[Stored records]
——————

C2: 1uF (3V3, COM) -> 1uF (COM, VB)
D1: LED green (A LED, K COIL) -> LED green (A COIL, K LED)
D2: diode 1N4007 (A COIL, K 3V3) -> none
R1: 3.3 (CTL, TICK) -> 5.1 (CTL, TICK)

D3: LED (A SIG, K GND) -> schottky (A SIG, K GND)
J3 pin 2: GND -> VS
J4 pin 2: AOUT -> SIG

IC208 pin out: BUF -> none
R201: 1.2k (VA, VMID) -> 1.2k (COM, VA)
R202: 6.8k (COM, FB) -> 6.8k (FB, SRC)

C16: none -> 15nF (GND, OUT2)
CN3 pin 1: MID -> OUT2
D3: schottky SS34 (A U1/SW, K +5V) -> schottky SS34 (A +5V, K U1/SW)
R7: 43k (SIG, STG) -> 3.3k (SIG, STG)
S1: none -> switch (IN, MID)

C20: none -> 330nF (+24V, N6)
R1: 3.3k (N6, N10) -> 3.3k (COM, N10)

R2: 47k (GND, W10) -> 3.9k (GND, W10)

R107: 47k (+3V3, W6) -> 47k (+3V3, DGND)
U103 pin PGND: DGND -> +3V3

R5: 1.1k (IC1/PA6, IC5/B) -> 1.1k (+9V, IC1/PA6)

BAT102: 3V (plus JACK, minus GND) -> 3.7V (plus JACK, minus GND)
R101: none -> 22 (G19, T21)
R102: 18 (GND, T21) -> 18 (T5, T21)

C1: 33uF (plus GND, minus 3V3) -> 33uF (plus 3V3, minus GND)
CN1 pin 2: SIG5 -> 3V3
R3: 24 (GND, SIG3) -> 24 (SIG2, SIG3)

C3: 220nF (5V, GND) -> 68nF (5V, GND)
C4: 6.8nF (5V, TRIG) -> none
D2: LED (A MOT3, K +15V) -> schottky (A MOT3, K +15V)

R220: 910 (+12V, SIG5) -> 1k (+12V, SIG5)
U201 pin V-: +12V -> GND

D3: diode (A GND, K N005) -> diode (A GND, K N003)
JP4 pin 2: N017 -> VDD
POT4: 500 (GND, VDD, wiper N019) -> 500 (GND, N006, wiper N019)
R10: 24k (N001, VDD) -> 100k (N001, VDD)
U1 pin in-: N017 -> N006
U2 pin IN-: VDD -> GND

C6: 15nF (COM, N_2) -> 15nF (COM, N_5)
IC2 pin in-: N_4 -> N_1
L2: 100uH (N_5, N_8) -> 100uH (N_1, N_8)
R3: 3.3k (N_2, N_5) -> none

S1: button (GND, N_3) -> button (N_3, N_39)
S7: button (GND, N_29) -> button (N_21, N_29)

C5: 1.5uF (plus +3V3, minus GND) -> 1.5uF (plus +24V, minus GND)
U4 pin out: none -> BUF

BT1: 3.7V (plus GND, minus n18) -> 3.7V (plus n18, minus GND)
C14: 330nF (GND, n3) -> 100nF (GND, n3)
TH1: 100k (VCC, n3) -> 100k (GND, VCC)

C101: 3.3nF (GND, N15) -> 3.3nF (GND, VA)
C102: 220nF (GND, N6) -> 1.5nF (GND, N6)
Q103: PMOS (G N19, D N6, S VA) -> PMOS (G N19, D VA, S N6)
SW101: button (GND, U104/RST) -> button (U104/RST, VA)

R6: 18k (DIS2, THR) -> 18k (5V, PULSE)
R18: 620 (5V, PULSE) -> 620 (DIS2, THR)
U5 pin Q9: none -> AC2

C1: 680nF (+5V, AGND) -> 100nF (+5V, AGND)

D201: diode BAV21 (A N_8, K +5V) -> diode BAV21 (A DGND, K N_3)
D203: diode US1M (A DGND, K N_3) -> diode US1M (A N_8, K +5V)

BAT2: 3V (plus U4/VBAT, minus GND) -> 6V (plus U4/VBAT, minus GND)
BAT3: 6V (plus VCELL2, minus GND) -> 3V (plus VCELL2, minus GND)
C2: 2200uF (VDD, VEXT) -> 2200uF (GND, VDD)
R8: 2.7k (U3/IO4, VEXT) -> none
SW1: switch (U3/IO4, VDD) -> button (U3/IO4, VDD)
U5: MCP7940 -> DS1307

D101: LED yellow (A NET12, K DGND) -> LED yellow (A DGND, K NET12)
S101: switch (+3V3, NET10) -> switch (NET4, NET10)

——————

PROBLEM TO WORK ON
Each line above that includes the word "minus" is to be copied.

YOUR SOLUTION
BAT102: 3V (plus JACK, minus GND) -> 3.7V (plus JACK, minus GND)
C1: 33uF (plus GND, minus 3V3) -> 33uF (plus 3V3, minus GND)
C5: 1.5uF (plus +3V3, minus GND) -> 1.5uF (plus +24V, minus GND)
BT1: 3.7V (plus GND, minus n18) -> 3.7V (plus n18, minus GND)
BAT2: 3V (plus U4/VBAT, minus GND) -> 6V (plus U4/VBAT, minus GND)
BAT3: 6V (plus VCELL2, minus GND) -> 3V (plus VCELL2, minus GND)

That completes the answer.